## TO DO
All lines from the one containing "white soap dispenser" through the end of the data below are to be transcribed exactly. Leave out the rest.

## GIVEN INFORMATION

===============

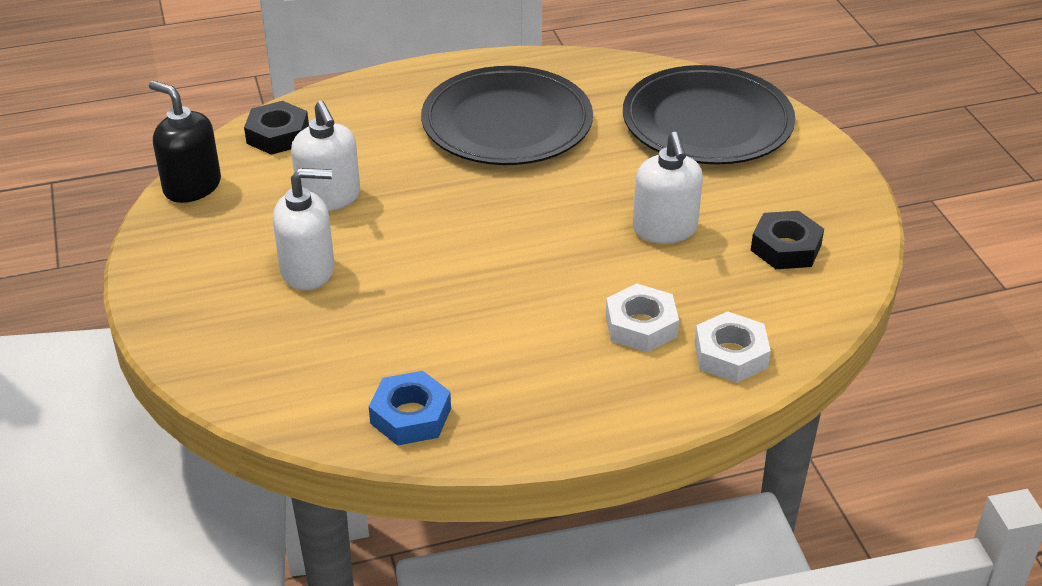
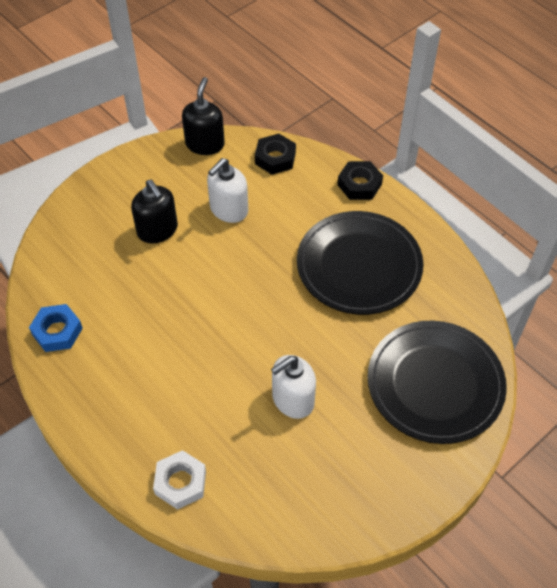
camera: 65 degrees right, 15 degrees up
white soap dispenser [273,168,335,290] -> black soap dispenser [131,180,178,244]
white nut [606,284,679,352] -> none
black nut [751,211,824,269] -> black nut moved to [337,161,383,200]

===============

## EXPECTED OUTPUT
white soap dispenser [273,168,335,290] -> black soap dispenser [131,180,178,244]
white nut [606,284,679,352] -> none
black nut [751,211,824,269] -> black nut moved to [337,161,383,200]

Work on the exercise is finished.